→ WORK ITEM: All lines in the records below with the word "black" must be returned.

[Before-and-after coordinate records]
Start of Block
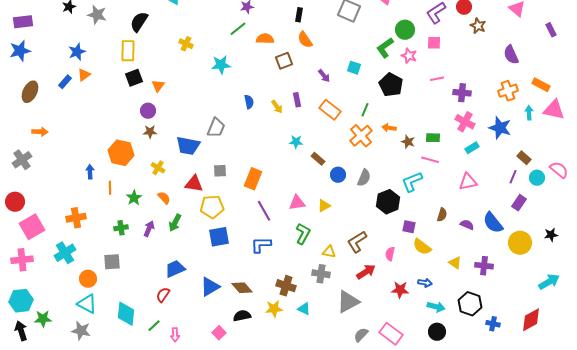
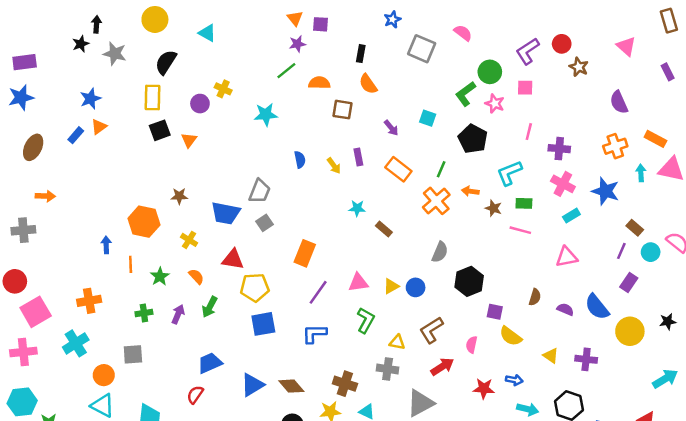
brown square: (284, 61) -> (342, 110), turned 30
pink line: (437, 79) -> (529, 132), turned -64
purple circle: (148, 111) -> (200, 104), moved
gray cross: (22, 160) -> (23, 230), turned 30
gray square: (220, 171) -> (265, 223), moved, turned -32
blue circle: (338, 175) -> (416, 287), moved
cyan L-shape: (412, 182) -> (509, 173), moved
purple line: (264, 211) -> (318, 292), turned 65

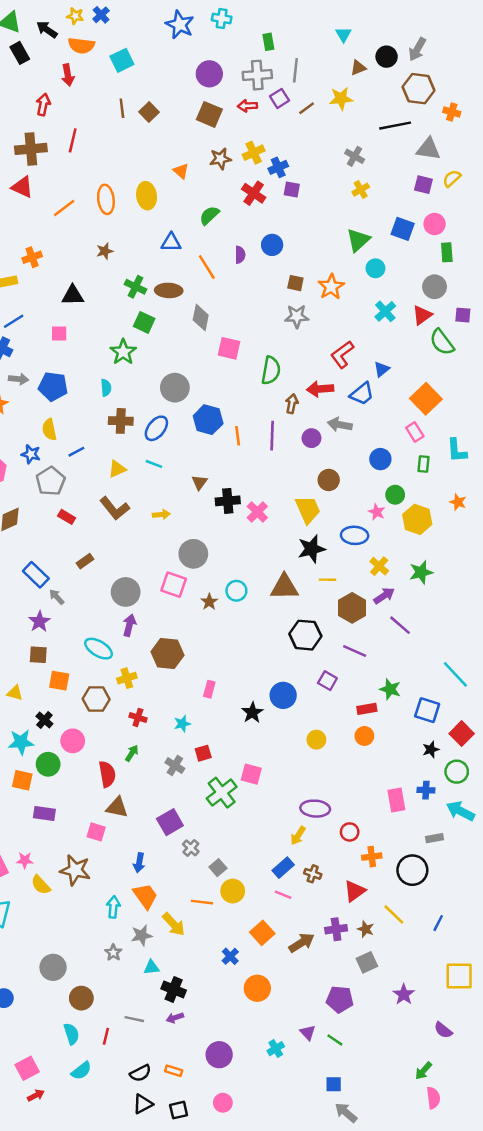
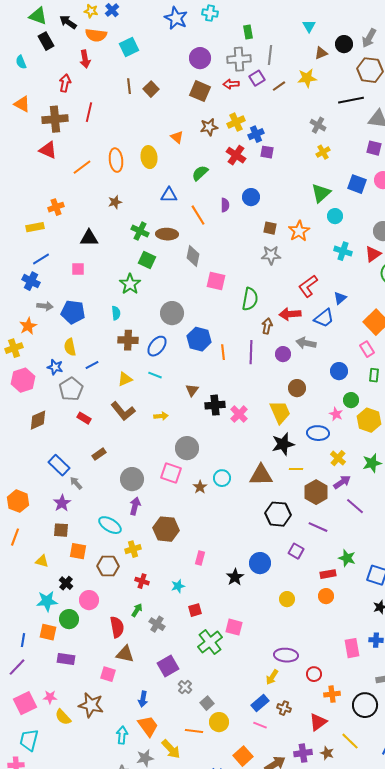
cyan cross: (385, 311) -> (343, 251), turned -30
gray cross: (175, 766) -> (157, 624), moved

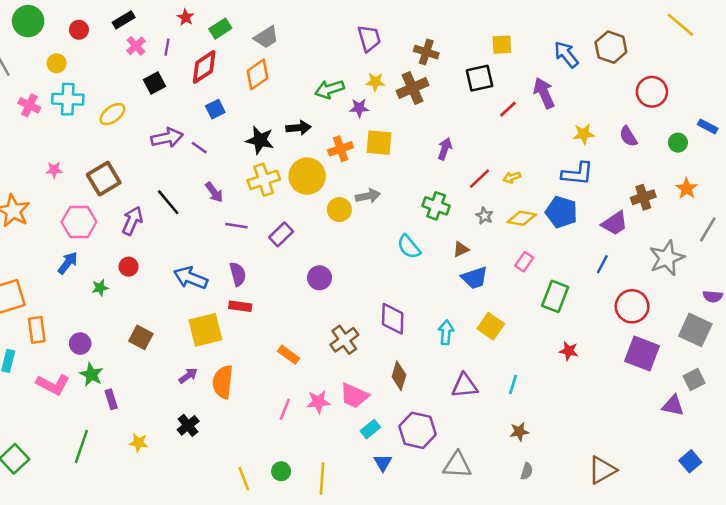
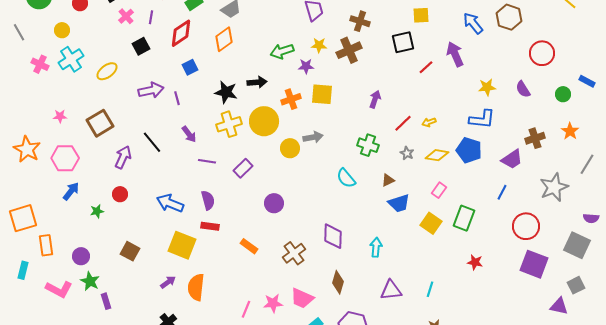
cyan cross: (68, 99) -> (71, 59), turned -35
purple line: (199, 148) -> (177, 98), turned 40
pink hexagon: (79, 222) -> (65, 158), moved
yellow square: (491, 326) -> (431, 223), moved
yellow square: (205, 330) -> (182, 245), turned 36
orange rectangle: (289, 355) -> (249, 246), moved

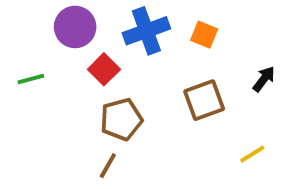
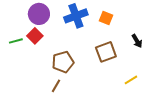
red square: (104, 69) -> (35, 36), moved
black arrow: (264, 79) -> (137, 41), turned 112

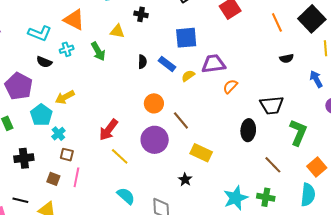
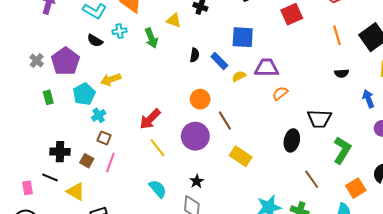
black cross: (24, 158) -> (60, 152), moved
black star: (185, 180) -> (197, 181), moved

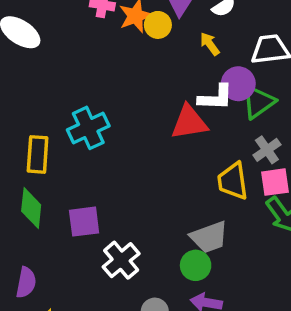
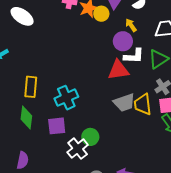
purple circle: (238, 84) -> (123, 41), moved
cyan cross: (88, 128) -> (66, 98), moved
gray trapezoid: (209, 237) -> (124, 103), moved
green circle: (196, 265) -> (90, 137), moved

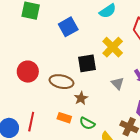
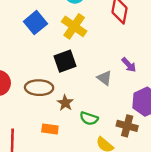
yellow cross: (113, 47) -> (74, 26), moved
green semicircle: (87, 123) -> (89, 118), moved

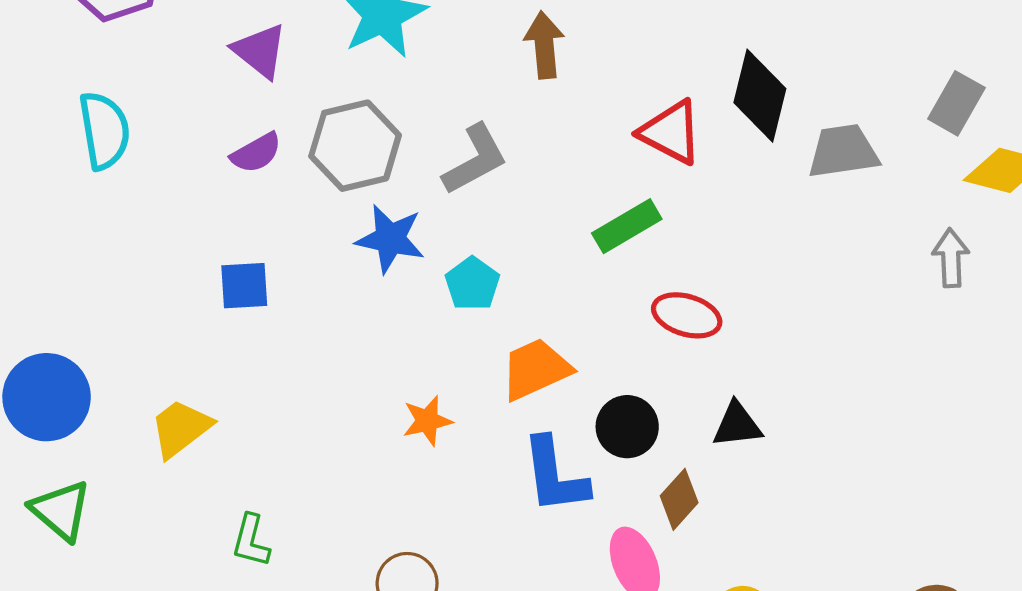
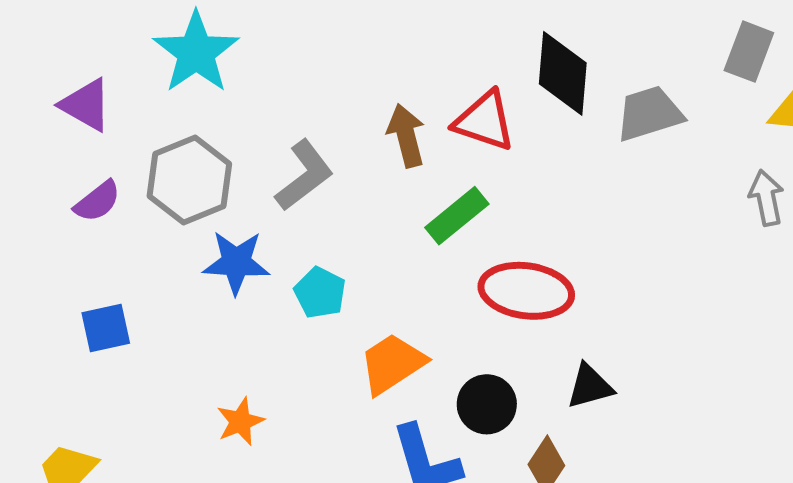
brown arrow: (544, 45) -> (406, 135), moved
red ellipse: (687, 315) -> (526, 291), size x1.4
orange star: (427, 421) -> (240, 421), moved

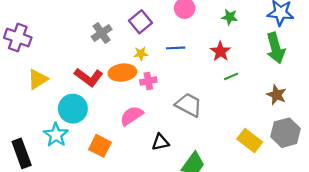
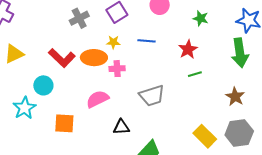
gray trapezoid: (189, 105) -> (152, 96), turned 128
cyan circle: (73, 109) -> (43, 85), size x0.7
orange square: (100, 146) -> (64, 123), turned -30

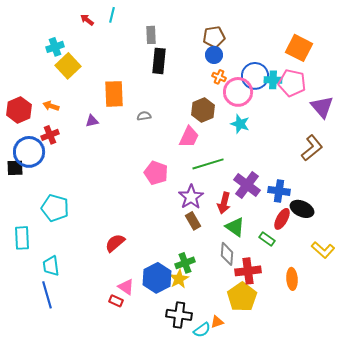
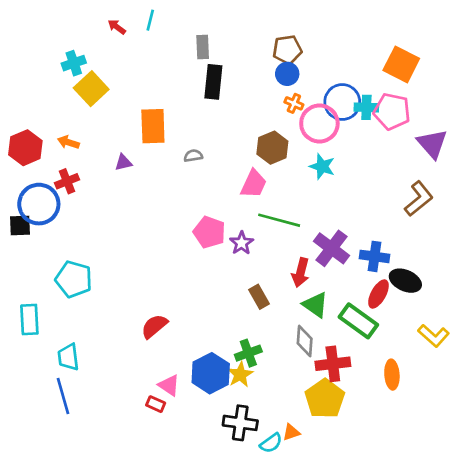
green line: (208, 164) -> (279, 220), turned 32
purple star: (191, 197) -> (242, 243), moved, size x0.7
green rectangle: (267, 239) -> (358, 321), size x1.8

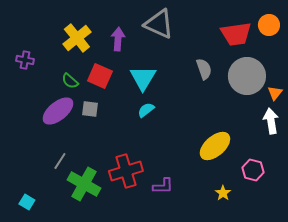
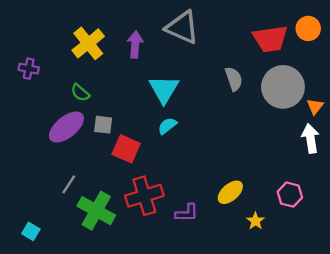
red square: (100, 76) -> (126, 149), moved
yellow ellipse: (215, 146) -> (230, 192), moved, size x0.7

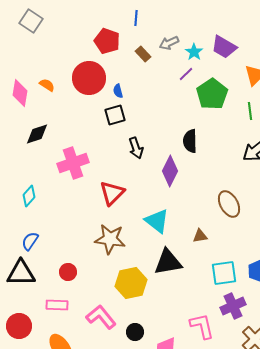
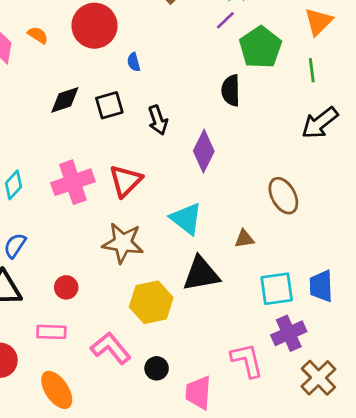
blue semicircle: (118, 91) -> (134, 62), moved
black square: (115, 115) -> (109, 105), moved
black diamond: (37, 134) -> (65, 100), moved
black semicircle: (190, 141) -> (231, 90), moved
pink cross: (73, 163) -> (73, 182), moved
End of Block
→ RESPONSE AREA:
black arrow: (264, 79) -> (137, 41), turned 112
black cross: (24, 158) -> (60, 152), moved
black star: (185, 180) -> (197, 181), moved
black square: (115, 115) -> (109, 105), moved
black diamond: (37, 134) -> (65, 100), moved
black semicircle: (190, 141) -> (231, 90), moved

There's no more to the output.